=== TASK ===
The records underneath are to be printed in full and exactly, with no pictures carried over.

########################################

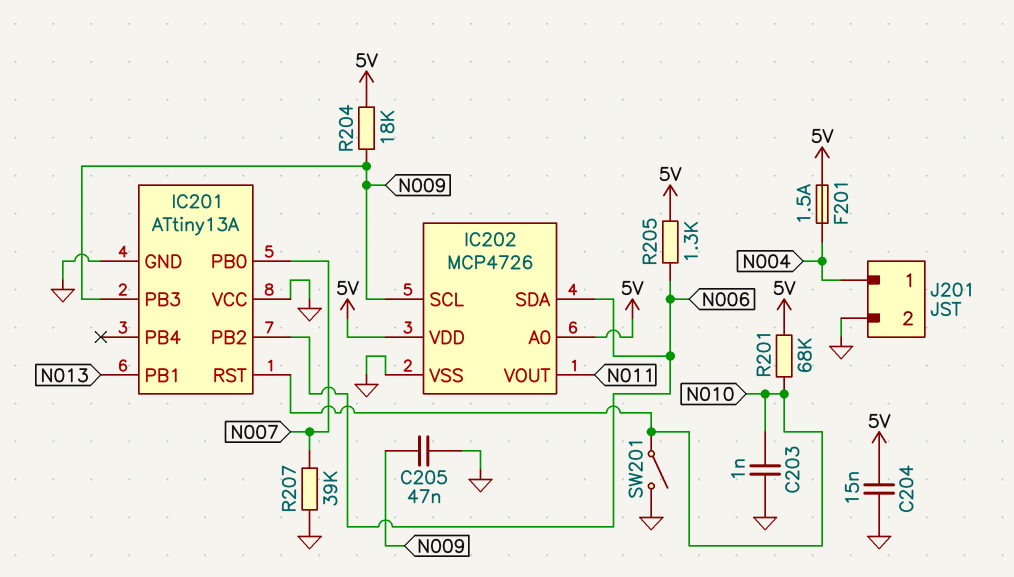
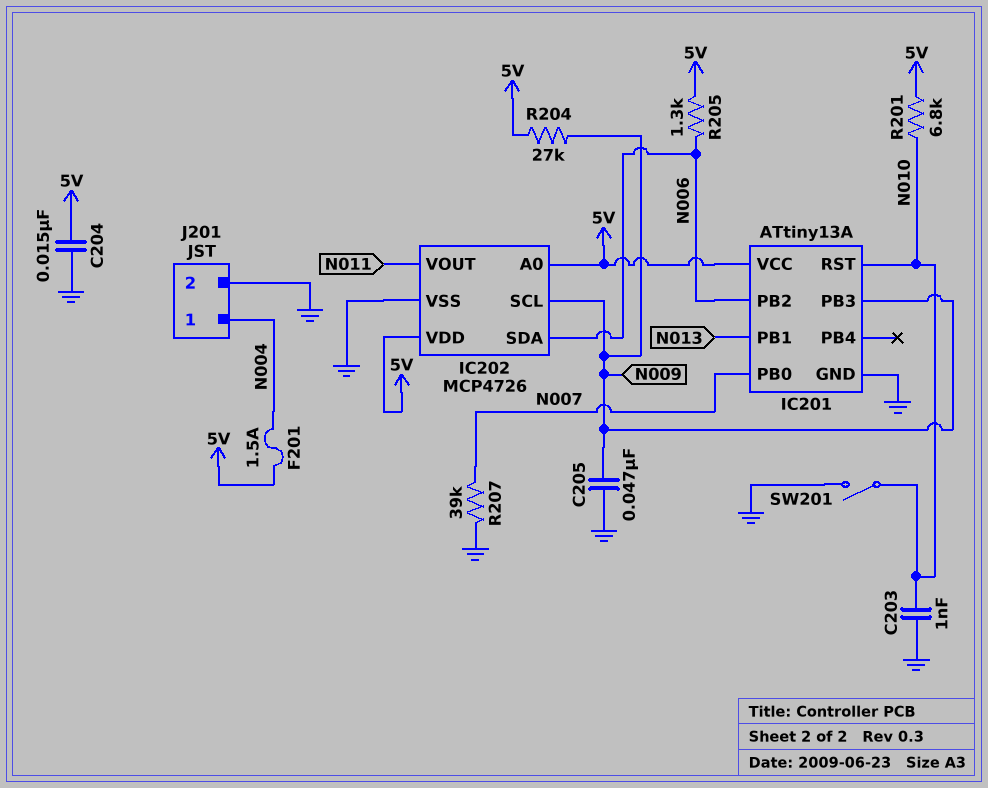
IC201 pin VCC: GND -> 5V
R201: 68k (5V, N010) -> 6.8k (5V, N010)
R204: 18k (5V, N009) -> 27k (5V, N009)

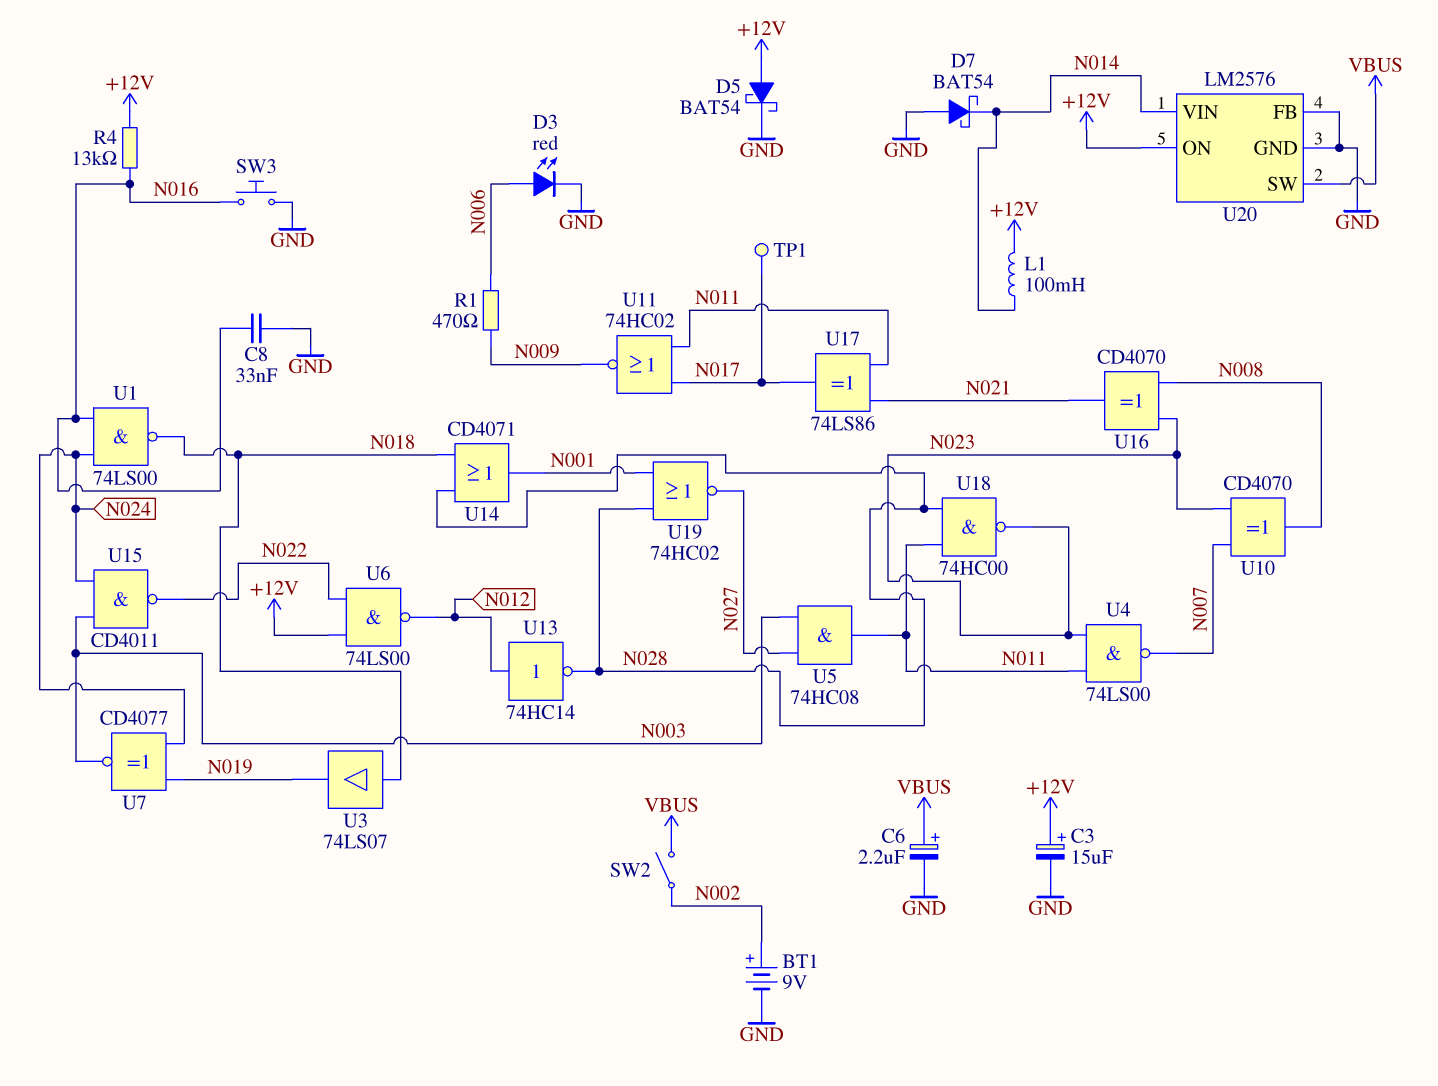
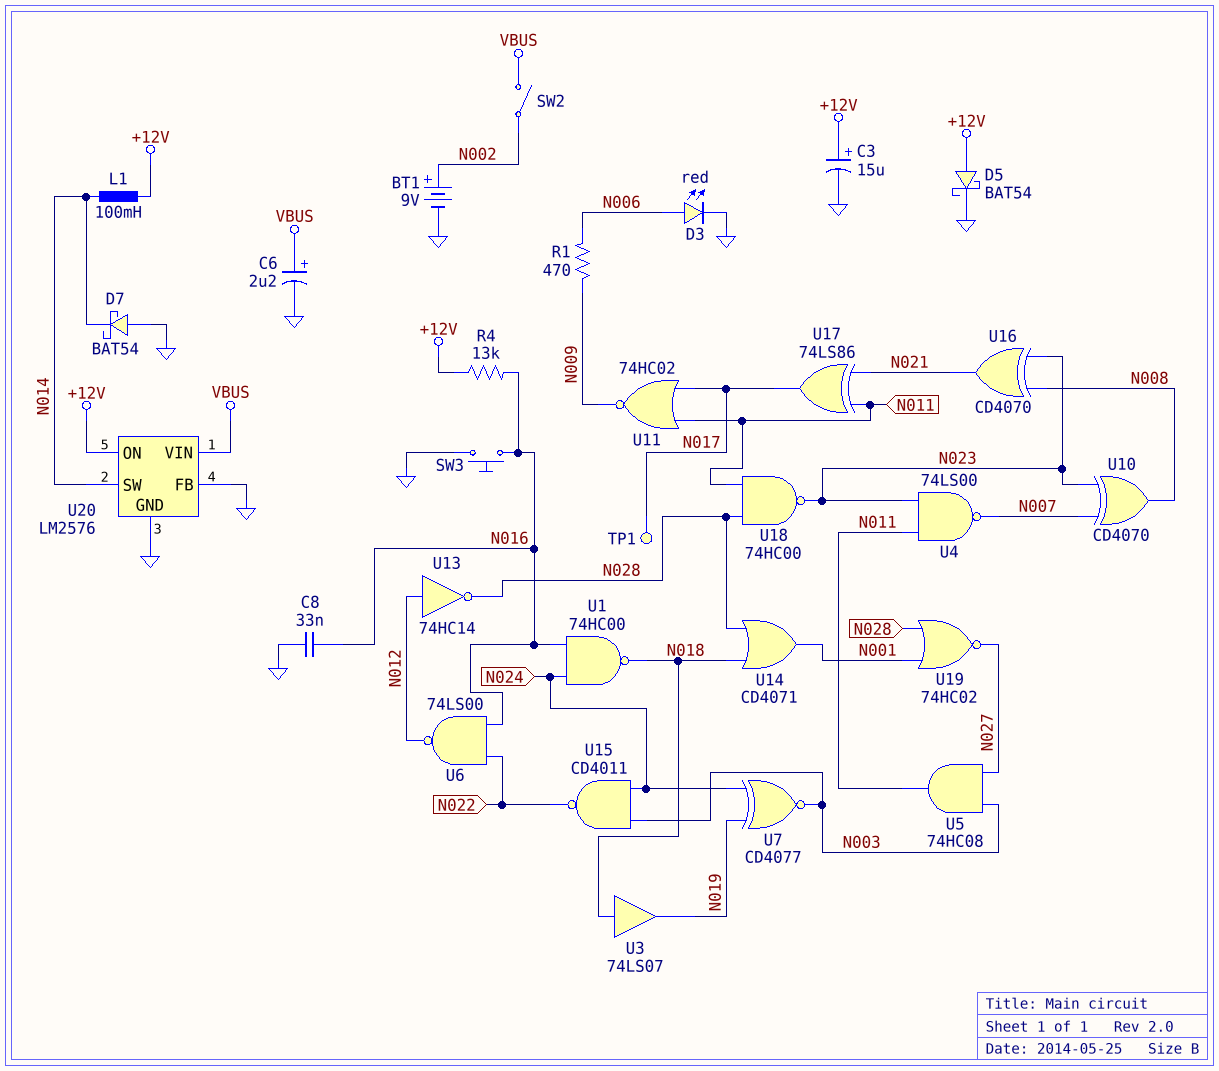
U1: NAND 74LS00 (in N016, in N024, out N018) -> NAND 74HC00 (in N016, in N024, out N018)
U6: NAND 74LS00 (in +12V, in N022, out N012) -> NAND 74LS00 (in N016, in N022, out N012)
U20 pin SW: VBUS -> N014
U20 pin VIN: N014 -> VBUS

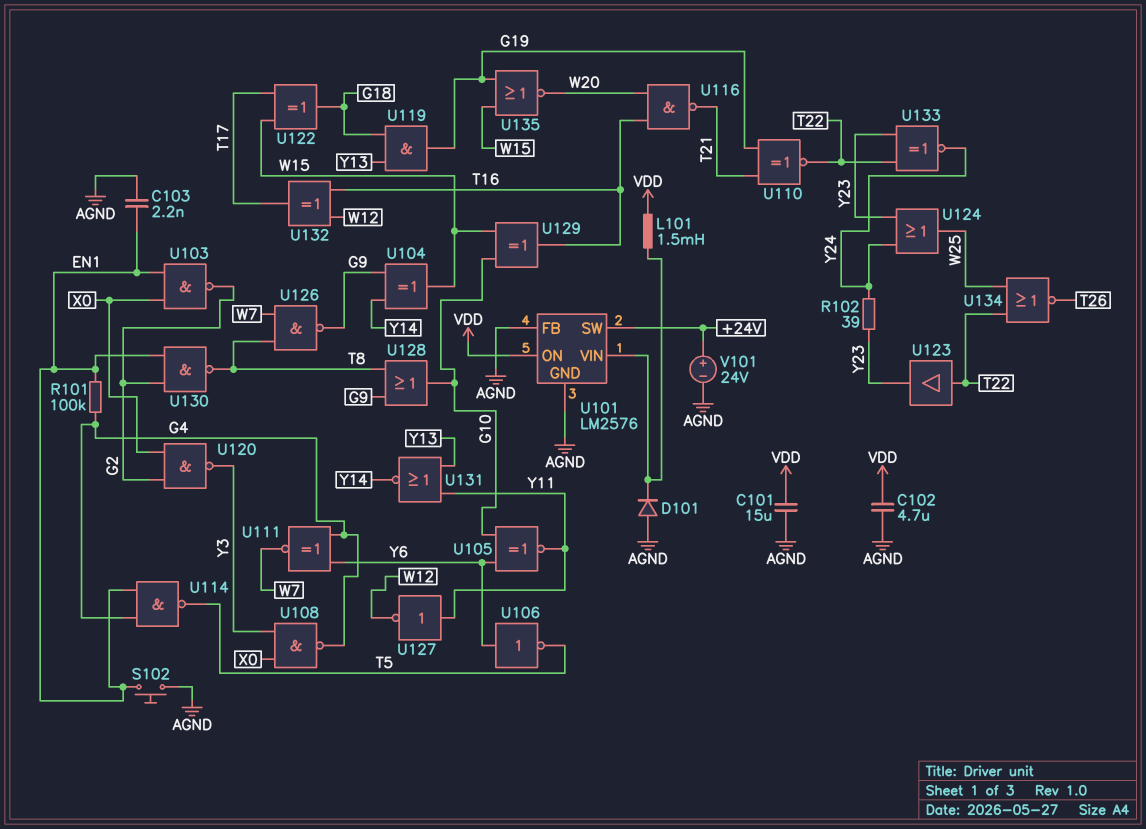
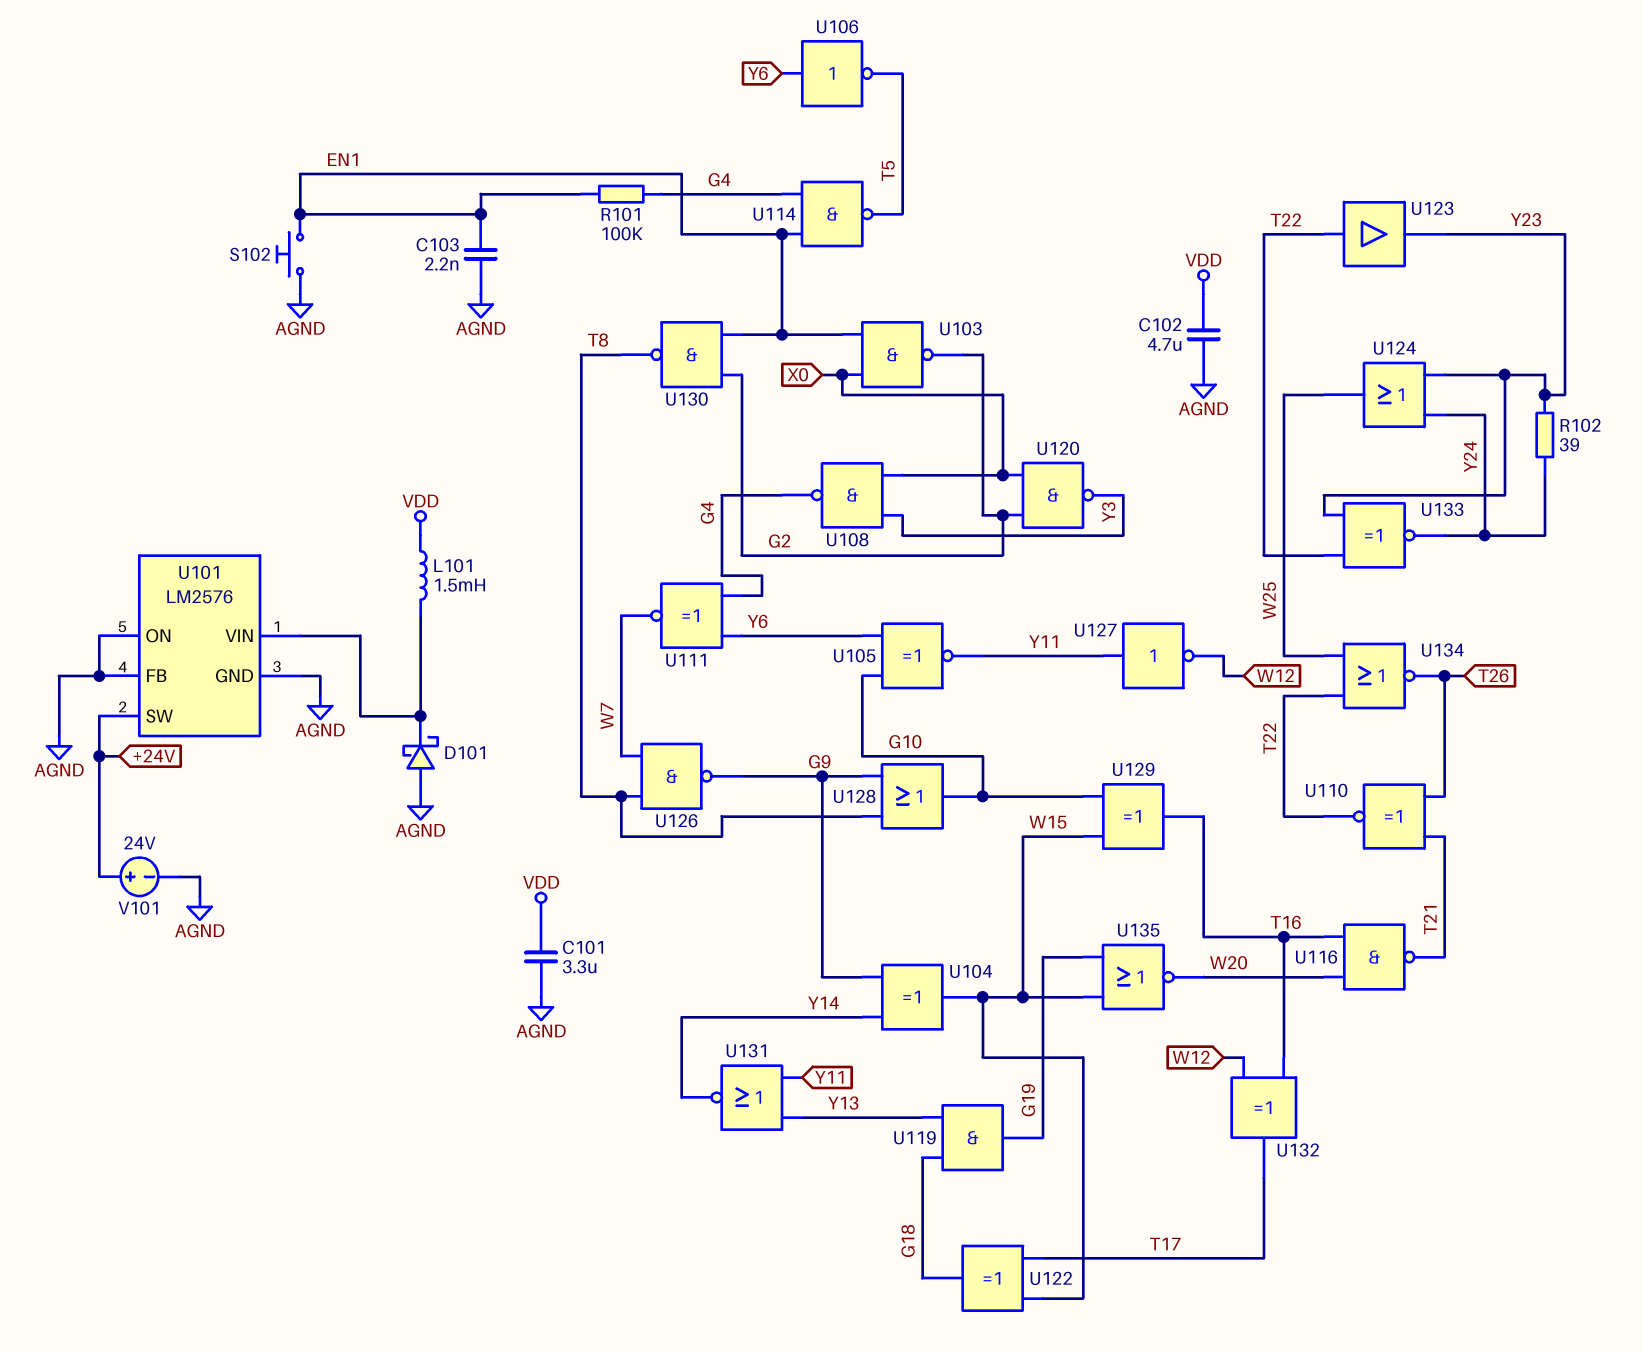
C101: 15uF (AGND, VDD) -> 3.3uF (AGND, VDD)
D101: diode (A AGND, K U101/VIN) -> schottky (A AGND, K U101/VIN)
U101 pin ON: VDD -> AGND
U110: XNOR (in G19, in T21, out T22) -> XNOR (in T21, in T26, out T22)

########################################

=== YOUR SOLUTION ===
IC201 pin VCC: GND -> 5V
R201: 68k (5V, N010) -> 6.8k (5V, N010)
R204: 18k (5V, N009) -> 27k (5V, N009)

U1: NAND 74LS00 (in N016, in N024, out N018) -> NAND 74HC00 (in N016, in N024, out N018)
U6: NAND 74LS00 (in +12V, in N022, out N012) -> NAND 74LS00 (in N016, in N022, out N012)
U20 pin SW: VBUS -> N014
U20 pin VIN: N014 -> VBUS

C101: 15uF (AGND, VDD) -> 3.3uF (AGND, VDD)
D101: diode (A AGND, K U101/VIN) -> schottky (A AGND, K U101/VIN)
U101 pin ON: VDD -> AGND
U110: XNOR (in G19, in T21, out T22) -> XNOR (in T21, in T26, out T22)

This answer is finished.